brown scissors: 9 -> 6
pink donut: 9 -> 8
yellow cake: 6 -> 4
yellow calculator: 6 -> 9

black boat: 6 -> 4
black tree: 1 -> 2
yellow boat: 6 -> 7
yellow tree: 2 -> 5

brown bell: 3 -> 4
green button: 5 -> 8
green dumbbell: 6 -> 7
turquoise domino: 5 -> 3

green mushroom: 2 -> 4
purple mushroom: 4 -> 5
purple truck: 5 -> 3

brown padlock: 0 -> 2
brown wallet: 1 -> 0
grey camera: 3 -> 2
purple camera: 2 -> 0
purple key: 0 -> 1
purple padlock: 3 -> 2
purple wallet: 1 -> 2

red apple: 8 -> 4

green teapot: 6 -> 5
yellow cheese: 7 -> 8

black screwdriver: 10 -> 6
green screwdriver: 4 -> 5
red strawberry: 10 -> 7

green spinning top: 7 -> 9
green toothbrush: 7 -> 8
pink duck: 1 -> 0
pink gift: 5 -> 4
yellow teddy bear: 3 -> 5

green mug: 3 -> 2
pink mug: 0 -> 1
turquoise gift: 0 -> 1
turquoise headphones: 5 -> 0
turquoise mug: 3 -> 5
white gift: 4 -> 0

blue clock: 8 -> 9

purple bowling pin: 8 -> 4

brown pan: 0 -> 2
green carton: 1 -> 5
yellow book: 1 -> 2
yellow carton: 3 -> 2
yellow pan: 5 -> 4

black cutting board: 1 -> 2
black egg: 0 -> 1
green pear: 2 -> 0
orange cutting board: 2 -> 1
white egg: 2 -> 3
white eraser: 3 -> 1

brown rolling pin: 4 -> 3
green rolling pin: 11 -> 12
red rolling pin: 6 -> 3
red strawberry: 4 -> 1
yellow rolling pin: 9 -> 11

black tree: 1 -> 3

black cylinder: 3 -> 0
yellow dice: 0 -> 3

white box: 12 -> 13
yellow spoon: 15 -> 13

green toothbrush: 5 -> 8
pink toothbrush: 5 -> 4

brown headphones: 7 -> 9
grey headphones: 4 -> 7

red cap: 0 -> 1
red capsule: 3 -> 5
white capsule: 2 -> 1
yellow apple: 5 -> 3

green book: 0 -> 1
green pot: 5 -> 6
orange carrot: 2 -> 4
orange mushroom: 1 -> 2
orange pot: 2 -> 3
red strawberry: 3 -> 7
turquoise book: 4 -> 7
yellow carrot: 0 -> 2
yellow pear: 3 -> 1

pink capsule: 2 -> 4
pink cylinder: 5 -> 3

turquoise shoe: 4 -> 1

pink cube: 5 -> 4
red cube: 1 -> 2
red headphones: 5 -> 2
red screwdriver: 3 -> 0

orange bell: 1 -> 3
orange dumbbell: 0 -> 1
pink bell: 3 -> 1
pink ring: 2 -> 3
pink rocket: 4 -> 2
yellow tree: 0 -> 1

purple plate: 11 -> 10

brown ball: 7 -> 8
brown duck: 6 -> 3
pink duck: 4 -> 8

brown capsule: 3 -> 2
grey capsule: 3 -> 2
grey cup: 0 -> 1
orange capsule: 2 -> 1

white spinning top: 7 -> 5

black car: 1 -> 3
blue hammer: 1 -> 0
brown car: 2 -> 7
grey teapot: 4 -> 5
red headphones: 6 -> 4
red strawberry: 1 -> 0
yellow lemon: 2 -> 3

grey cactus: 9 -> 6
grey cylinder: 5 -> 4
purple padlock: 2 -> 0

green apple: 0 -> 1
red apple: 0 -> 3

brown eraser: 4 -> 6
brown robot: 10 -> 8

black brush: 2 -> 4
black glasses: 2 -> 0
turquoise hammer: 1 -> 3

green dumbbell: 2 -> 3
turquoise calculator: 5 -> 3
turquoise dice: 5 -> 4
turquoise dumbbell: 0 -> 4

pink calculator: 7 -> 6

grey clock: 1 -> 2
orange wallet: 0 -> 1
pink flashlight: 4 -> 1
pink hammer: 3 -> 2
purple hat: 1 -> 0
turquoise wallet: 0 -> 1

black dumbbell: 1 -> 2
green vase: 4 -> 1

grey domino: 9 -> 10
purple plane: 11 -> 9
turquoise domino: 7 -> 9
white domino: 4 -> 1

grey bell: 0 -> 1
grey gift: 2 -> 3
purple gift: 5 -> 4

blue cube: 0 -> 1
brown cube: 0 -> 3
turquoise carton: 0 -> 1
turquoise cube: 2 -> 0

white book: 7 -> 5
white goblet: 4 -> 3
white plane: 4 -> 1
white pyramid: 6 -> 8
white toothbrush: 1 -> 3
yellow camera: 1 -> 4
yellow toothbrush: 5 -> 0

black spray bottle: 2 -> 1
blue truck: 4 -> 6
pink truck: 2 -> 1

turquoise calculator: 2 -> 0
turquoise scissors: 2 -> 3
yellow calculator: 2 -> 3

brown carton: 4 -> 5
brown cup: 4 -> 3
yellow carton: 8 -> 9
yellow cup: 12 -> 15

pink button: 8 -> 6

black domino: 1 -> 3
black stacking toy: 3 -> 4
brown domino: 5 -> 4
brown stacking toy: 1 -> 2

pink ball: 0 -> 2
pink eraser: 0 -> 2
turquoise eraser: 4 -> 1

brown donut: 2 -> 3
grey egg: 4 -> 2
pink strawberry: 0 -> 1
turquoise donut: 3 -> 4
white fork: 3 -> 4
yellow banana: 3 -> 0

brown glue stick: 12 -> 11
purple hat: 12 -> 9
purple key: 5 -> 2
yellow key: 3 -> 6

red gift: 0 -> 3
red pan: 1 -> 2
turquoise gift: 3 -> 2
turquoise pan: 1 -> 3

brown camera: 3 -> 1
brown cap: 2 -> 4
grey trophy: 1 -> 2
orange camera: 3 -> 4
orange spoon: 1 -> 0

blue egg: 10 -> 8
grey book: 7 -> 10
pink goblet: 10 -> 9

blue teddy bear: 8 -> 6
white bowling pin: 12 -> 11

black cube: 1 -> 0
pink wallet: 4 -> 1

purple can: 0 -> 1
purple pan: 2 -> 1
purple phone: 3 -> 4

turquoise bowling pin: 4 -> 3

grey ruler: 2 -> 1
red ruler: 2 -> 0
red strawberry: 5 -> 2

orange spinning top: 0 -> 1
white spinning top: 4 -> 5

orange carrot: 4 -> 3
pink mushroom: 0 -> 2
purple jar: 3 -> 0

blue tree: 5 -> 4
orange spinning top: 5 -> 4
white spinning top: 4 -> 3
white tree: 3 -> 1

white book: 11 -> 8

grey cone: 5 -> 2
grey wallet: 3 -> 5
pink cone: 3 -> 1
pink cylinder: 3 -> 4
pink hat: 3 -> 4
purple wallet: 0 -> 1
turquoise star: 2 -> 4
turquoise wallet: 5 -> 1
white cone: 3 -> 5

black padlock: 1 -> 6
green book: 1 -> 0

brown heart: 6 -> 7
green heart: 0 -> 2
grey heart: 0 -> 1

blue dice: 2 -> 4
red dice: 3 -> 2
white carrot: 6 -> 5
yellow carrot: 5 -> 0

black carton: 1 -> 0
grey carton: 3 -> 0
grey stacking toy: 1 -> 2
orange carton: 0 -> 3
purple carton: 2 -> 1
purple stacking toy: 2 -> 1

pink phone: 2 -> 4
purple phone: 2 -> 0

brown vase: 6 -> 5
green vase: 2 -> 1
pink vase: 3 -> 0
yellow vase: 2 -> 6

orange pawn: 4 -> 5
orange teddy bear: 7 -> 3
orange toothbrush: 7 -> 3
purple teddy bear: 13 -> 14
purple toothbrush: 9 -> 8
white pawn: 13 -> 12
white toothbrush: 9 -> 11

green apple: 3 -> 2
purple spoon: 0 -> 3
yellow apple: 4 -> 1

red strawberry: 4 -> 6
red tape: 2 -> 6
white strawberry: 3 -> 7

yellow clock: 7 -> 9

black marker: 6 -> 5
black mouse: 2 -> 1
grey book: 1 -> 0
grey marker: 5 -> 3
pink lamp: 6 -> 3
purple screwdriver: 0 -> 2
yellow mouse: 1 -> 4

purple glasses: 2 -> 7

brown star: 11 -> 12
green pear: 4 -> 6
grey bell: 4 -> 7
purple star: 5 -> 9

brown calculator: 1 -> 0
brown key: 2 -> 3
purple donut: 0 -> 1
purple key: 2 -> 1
################
Repeat exactly, and only, the lines from the one containing "green pear: 4 -> 6" through the last line above.

green pear: 4 -> 6
grey bell: 4 -> 7
purple star: 5 -> 9

brown calculator: 1 -> 0
brown key: 2 -> 3
purple donut: 0 -> 1
purple key: 2 -> 1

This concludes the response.